● **Your instructions**:
Give only the number of lines in the records below that contain the word "yellow".
↓
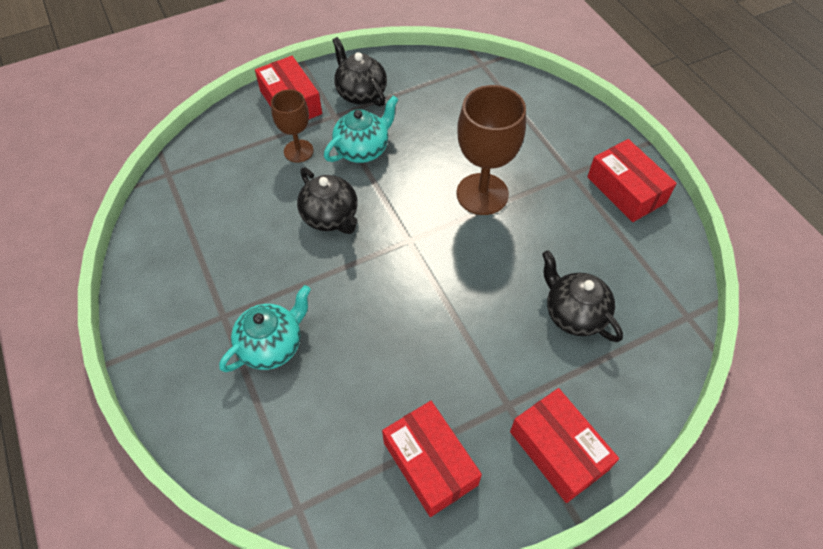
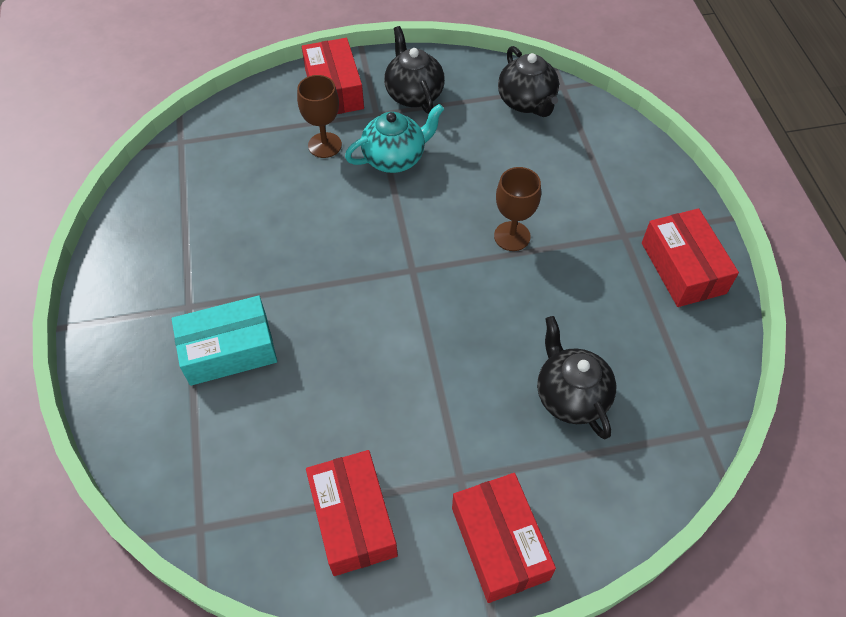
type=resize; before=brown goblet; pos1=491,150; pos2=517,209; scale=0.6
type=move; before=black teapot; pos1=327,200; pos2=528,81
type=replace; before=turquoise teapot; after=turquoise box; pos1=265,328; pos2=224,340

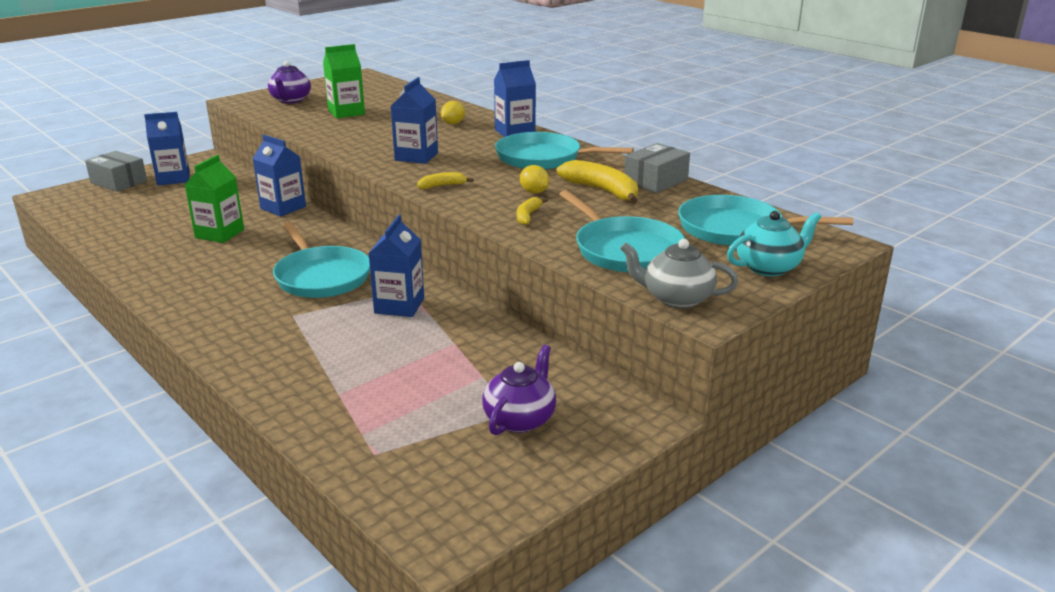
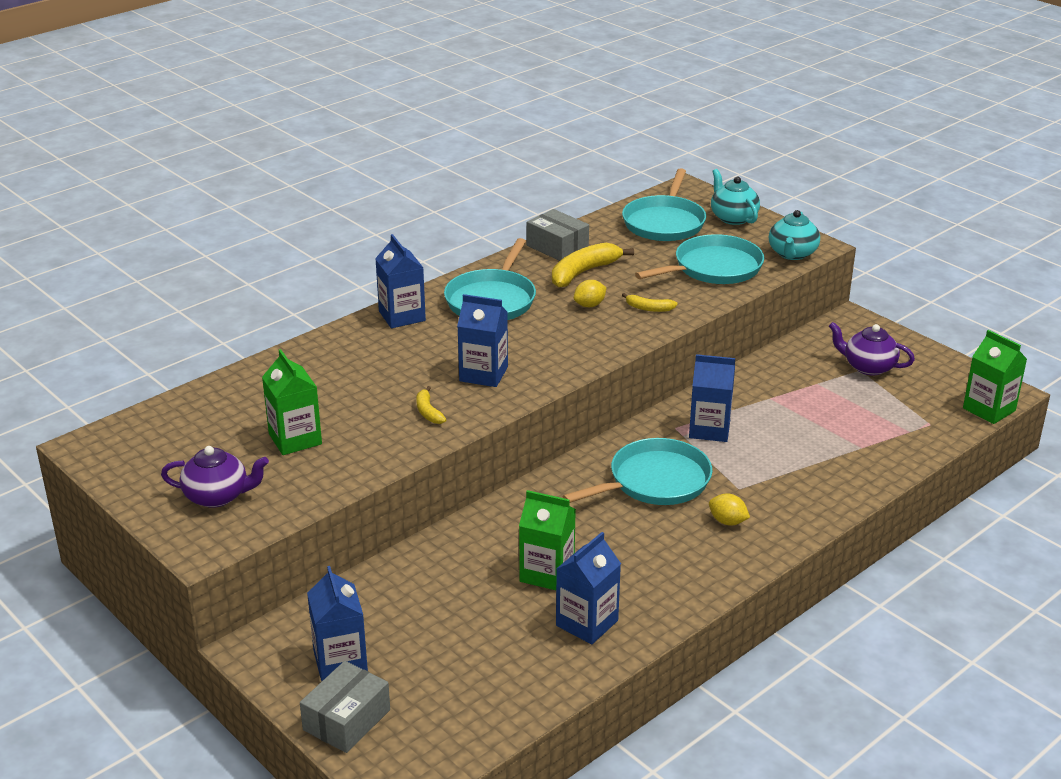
type=move; before=yellow lemon; pos1=453,112; pos2=729,509
type=move; before=blue carton; pos1=279,176; pos2=588,588
type=move; before=yellow banana; pos1=445,180; pos2=431,405
type=recolor; before=grey teapot; after=turquoise teapot; pos1=679,273; pos2=794,235
type=insert; after=green carton; pos2=995,377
↑
● **The answer**:
2